(Extracted records)
● ● ● ●
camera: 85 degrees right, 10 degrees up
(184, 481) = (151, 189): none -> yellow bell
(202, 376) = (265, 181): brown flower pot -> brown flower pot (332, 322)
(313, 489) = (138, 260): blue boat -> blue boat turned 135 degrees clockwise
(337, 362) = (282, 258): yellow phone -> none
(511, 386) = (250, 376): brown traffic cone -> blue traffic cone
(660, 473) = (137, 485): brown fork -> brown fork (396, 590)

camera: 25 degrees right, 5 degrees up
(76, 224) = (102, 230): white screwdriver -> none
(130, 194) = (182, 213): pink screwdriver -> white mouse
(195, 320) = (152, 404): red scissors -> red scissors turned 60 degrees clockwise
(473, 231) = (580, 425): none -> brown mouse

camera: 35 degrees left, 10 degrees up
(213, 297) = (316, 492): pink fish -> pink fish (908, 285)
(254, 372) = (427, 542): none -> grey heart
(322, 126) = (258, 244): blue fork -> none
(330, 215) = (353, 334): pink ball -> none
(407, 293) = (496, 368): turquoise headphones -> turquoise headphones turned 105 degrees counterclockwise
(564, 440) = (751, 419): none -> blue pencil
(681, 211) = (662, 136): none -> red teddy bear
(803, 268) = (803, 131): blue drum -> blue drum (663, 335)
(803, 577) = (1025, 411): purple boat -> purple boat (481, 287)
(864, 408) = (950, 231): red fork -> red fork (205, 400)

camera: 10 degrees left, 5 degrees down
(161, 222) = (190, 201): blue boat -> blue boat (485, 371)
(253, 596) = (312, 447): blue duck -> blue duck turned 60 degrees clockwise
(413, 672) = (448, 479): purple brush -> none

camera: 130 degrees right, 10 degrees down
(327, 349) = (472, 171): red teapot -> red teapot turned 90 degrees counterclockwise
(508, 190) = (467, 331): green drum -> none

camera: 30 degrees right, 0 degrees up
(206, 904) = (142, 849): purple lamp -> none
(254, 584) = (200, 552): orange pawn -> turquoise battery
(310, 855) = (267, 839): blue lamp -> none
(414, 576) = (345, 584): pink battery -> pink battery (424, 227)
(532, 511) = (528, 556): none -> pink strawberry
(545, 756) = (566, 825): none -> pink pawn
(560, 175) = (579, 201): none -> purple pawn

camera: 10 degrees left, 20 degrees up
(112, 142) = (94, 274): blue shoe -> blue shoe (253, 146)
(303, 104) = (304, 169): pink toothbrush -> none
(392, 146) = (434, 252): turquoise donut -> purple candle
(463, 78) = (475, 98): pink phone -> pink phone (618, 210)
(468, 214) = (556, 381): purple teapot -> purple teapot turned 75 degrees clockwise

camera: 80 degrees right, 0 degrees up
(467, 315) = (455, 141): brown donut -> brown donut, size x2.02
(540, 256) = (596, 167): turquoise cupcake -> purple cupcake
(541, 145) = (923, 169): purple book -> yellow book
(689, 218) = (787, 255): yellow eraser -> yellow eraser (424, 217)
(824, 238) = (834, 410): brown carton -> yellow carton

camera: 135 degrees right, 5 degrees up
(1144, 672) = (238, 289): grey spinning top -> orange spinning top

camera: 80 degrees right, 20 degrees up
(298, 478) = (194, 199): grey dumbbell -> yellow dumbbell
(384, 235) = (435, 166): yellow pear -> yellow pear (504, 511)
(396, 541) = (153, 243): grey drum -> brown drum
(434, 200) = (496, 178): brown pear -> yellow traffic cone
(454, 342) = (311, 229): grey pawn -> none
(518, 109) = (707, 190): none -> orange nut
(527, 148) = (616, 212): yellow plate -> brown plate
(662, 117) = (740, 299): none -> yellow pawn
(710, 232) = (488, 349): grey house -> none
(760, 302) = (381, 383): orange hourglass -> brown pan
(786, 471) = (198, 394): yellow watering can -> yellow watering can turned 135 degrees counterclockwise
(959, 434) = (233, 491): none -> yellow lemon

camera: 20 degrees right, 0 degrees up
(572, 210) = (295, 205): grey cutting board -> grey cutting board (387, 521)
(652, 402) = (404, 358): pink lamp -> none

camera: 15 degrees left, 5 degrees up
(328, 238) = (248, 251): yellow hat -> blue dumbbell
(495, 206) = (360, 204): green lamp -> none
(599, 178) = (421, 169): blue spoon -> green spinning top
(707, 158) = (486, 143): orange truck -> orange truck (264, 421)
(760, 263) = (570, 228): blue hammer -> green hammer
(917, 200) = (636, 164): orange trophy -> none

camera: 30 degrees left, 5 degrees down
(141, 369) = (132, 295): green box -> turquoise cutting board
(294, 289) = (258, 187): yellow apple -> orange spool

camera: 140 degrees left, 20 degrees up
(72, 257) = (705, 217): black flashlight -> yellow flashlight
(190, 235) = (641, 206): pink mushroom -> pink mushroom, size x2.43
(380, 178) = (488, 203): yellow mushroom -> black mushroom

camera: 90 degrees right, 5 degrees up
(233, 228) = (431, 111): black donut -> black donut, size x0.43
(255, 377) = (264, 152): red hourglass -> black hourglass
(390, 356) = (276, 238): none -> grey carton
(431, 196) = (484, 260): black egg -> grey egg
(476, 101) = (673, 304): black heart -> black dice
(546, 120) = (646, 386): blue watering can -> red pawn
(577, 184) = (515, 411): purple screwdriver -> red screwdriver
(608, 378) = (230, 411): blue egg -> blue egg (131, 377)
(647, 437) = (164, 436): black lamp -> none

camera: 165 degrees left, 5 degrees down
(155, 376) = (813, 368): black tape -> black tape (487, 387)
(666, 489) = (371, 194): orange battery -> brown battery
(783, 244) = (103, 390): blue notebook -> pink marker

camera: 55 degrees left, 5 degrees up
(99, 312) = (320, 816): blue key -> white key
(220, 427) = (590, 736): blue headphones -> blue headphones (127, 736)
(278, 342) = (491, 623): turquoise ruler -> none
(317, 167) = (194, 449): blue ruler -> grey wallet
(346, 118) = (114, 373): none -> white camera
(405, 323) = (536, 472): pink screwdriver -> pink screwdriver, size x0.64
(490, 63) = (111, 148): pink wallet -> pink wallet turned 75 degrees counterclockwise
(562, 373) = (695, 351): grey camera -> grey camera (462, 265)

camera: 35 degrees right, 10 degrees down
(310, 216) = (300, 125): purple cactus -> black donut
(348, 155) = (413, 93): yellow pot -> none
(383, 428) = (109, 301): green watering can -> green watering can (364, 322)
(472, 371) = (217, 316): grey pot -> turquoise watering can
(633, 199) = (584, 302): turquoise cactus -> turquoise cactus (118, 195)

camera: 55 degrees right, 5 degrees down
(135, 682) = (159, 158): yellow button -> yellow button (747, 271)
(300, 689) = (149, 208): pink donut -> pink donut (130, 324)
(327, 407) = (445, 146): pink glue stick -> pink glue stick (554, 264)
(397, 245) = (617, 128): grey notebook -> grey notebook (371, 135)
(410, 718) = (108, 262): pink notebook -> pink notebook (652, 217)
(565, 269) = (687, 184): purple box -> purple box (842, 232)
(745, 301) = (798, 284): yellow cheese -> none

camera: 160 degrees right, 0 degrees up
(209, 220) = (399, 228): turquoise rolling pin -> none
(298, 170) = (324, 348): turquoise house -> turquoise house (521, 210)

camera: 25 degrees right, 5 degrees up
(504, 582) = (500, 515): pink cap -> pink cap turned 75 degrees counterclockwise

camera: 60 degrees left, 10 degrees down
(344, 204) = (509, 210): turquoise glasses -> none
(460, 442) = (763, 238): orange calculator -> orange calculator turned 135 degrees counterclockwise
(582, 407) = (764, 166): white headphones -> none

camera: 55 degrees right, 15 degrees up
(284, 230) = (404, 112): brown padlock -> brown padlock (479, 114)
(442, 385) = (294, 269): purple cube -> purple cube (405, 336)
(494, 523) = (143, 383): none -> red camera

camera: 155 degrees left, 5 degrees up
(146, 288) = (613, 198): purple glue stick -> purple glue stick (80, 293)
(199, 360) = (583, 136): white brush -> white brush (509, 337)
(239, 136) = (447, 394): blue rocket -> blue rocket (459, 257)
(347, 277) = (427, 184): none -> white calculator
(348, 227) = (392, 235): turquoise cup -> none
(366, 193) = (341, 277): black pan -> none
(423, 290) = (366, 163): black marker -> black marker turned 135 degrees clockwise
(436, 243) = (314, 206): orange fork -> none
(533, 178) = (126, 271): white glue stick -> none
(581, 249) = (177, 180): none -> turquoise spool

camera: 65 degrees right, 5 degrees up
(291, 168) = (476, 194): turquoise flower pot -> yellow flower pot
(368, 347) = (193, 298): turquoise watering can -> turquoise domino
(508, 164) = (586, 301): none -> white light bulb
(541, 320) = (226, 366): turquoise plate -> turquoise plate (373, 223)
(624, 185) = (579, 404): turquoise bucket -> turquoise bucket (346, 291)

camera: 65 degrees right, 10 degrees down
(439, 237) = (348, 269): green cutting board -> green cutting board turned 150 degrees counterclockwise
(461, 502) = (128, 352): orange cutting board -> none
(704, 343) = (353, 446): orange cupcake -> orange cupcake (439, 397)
● ● ● ●
**Work request:**
Every line above from the line with "(760, 302) = (381, 383): orange" to the line with "(220, 427) = (590, 736): blue", inclusive, must be returned exactly; no other line belongs in the reply.

**Written response:**
(760, 302) = (381, 383): orange hourglass -> brown pan
(786, 471) = (198, 394): yellow watering can -> yellow watering can turned 135 degrees counterclockwise
(959, 434) = (233, 491): none -> yellow lemon

camera: 20 degrees right, 0 degrees up
(572, 210) = (295, 205): grey cutting board -> grey cutting board (387, 521)
(652, 402) = (404, 358): pink lamp -> none

camera: 15 degrees left, 5 degrees up
(328, 238) = (248, 251): yellow hat -> blue dumbbell
(495, 206) = (360, 204): green lamp -> none
(599, 178) = (421, 169): blue spoon -> green spinning top
(707, 158) = (486, 143): orange truck -> orange truck (264, 421)
(760, 263) = (570, 228): blue hammer -> green hammer
(917, 200) = (636, 164): orange trophy -> none

camera: 30 degrees left, 5 degrees down
(141, 369) = (132, 295): green box -> turquoise cutting board
(294, 289) = (258, 187): yellow apple -> orange spool

camera: 140 degrees left, 20 degrees up
(72, 257) = (705, 217): black flashlight -> yellow flashlight
(190, 235) = (641, 206): pink mushroom -> pink mushroom, size x2.43
(380, 178) = (488, 203): yellow mushroom -> black mushroom

camera: 90 degrees right, 5 degrees up
(233, 228) = (431, 111): black donut -> black donut, size x0.43
(255, 377) = (264, 152): red hourglass -> black hourglass
(390, 356) = (276, 238): none -> grey carton
(431, 196) = (484, 260): black egg -> grey egg
(476, 101) = (673, 304): black heart -> black dice
(546, 120) = (646, 386): blue watering can -> red pawn
(577, 184) = (515, 411): purple screwdriver -> red screwdriver
(608, 378) = (230, 411): blue egg -> blue egg (131, 377)
(647, 437) = (164, 436): black lamp -> none

camera: 165 degrees left, 5 degrees down
(155, 376) = (813, 368): black tape -> black tape (487, 387)
(666, 489) = (371, 194): orange battery -> brown battery
(783, 244) = (103, 390): blue notebook -> pink marker

camera: 55 degrees left, 5 degrees up
(99, 312) = (320, 816): blue key -> white key
(220, 427) = (590, 736): blue headphones -> blue headphones (127, 736)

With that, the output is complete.